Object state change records
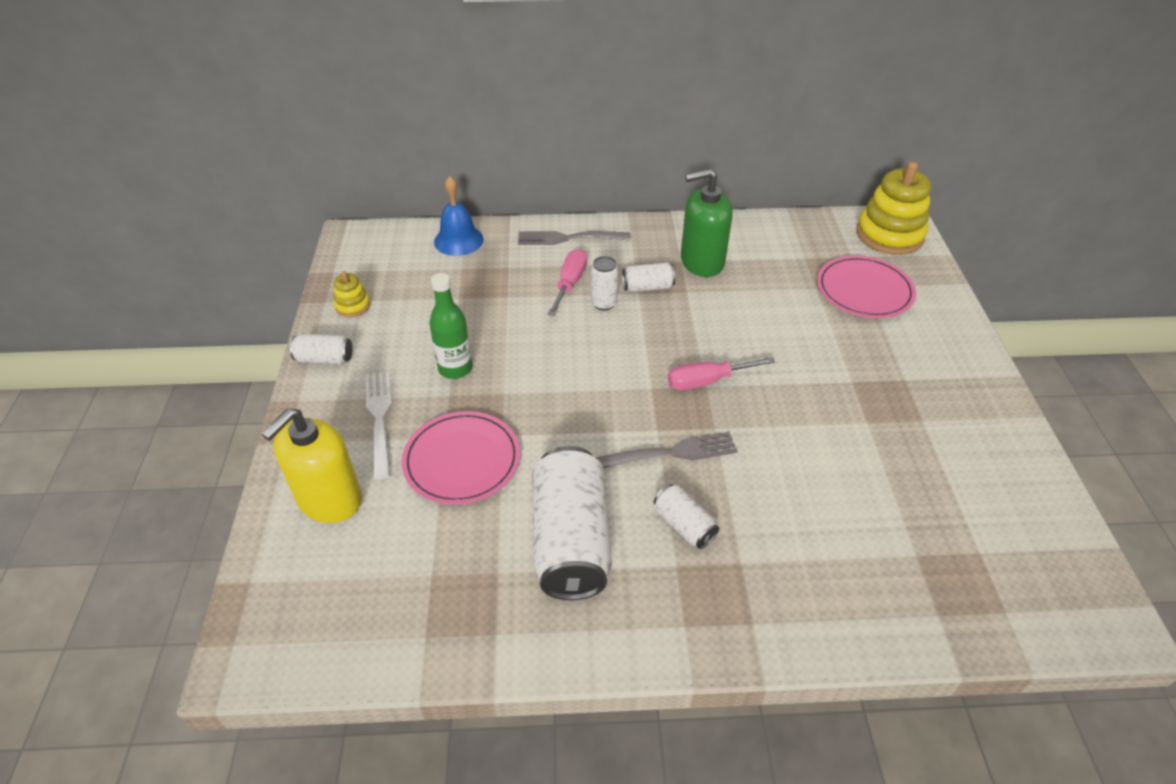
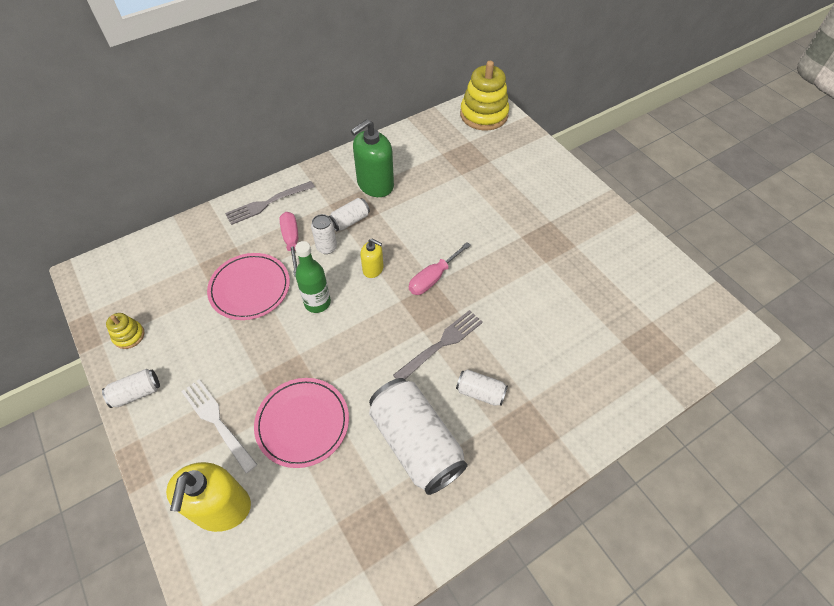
camera: 30 degrees left, 10 degrees up
green bottle [429,273,472,379] -> green bottle moved to [295,241,331,313]
blue bell [434,176,484,256] -> none
pink plate [817,255,916,318] -> pink plate moved to [207,253,290,320]
none -> yellow soap dispenser [360,239,383,278]

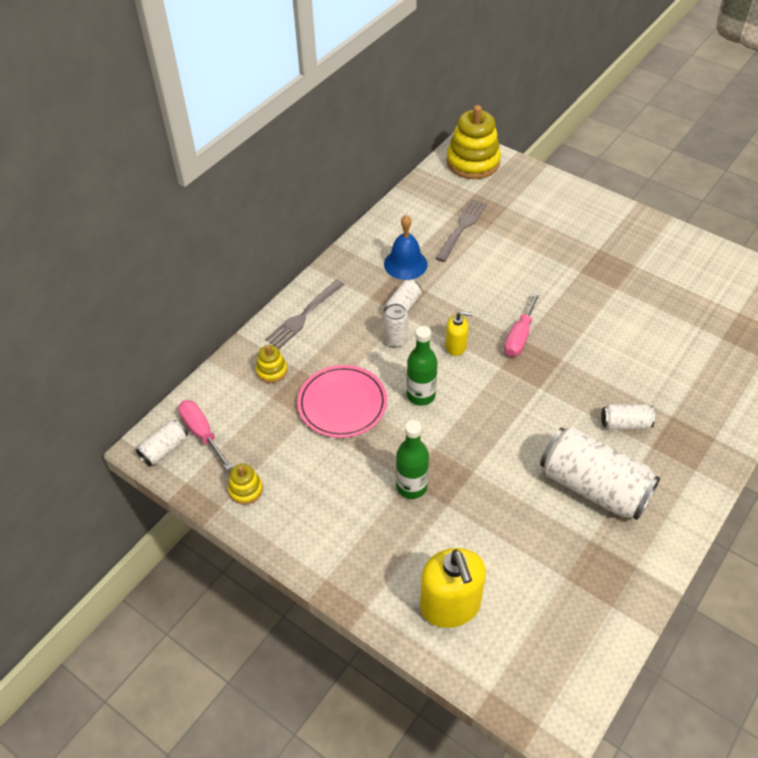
camera: 20 degrees left, 5 degrees down
white can [102,369,160,408] -> white can moved to [136,420,188,467]
white fork [181,379,258,473] -> none
pink plate [254,378,349,468] -> none
pink screwdriver [279,212,298,277] -> pink screwdriver moved to [178,400,233,470]
green soap dispenser [351,119,394,197] -> blue bell [384,215,427,280]
grey fork [393,310,483,379] -> grey fork moved to [436,199,487,262]
none -> yellow stacking toy [256,345,287,383]
none -> green bottle [396,420,429,499]

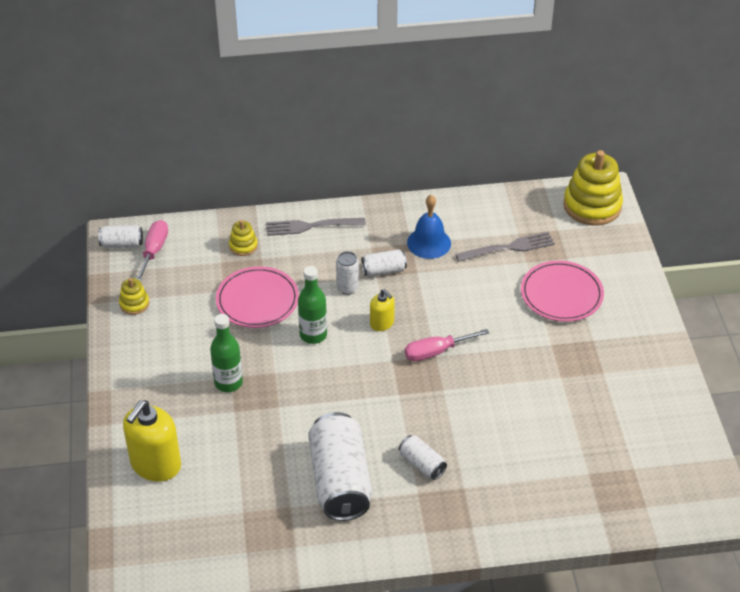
camera: 45 degrees right, 5 degrees down
none -> pink plate [521,261,604,322]

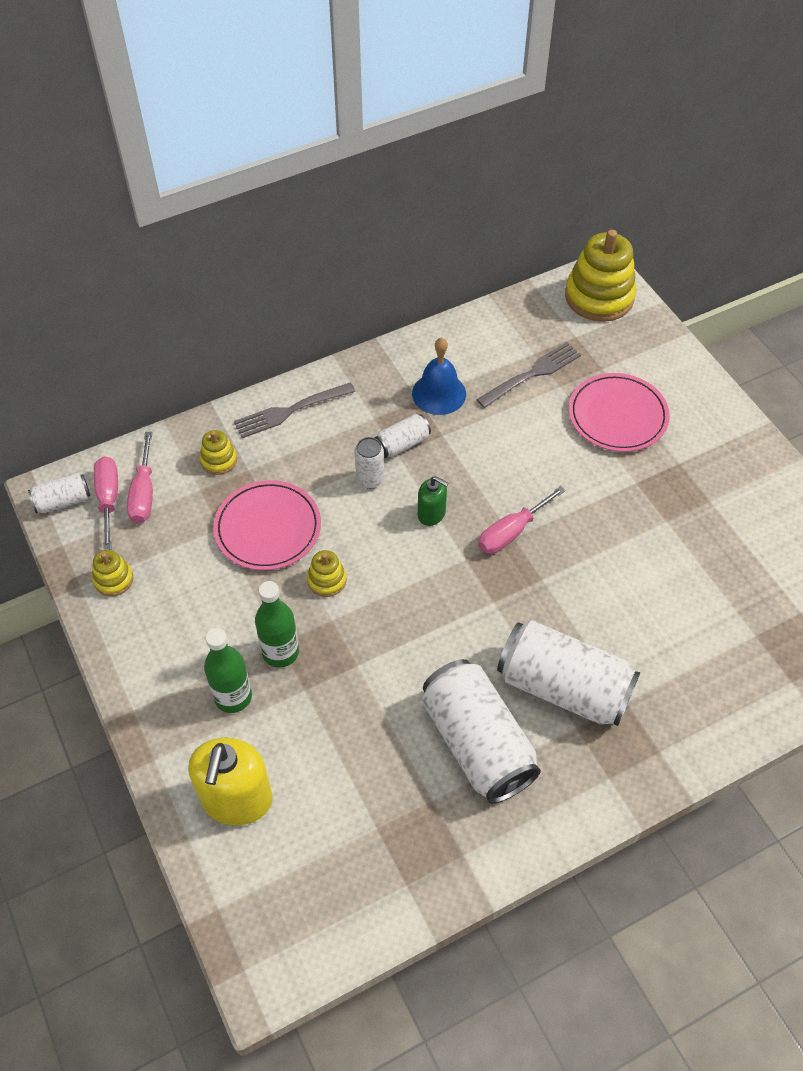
camera: 20 degrees left, 10 degrees up
green bottle [298,266,327,344] -> green bottle moved to [204,628,252,713]
yellow soap dispenser [370,289,395,331] -> green soap dispenser [418,476,449,526]
white can [399,435,447,480] -> white can [497,620,641,726], size x2.11
none -> pink screwdriver [127,432,153,523]
none -> yellow stacking toy [307,550,347,597]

TASK REQUIREMENTS
Each line holding the word "blue" must be copied from the data.

FINISHED TASK
blue bell [434,176,484,256] -> none
green soap dispenser [351,119,394,197] -> blue bell [384,215,427,280]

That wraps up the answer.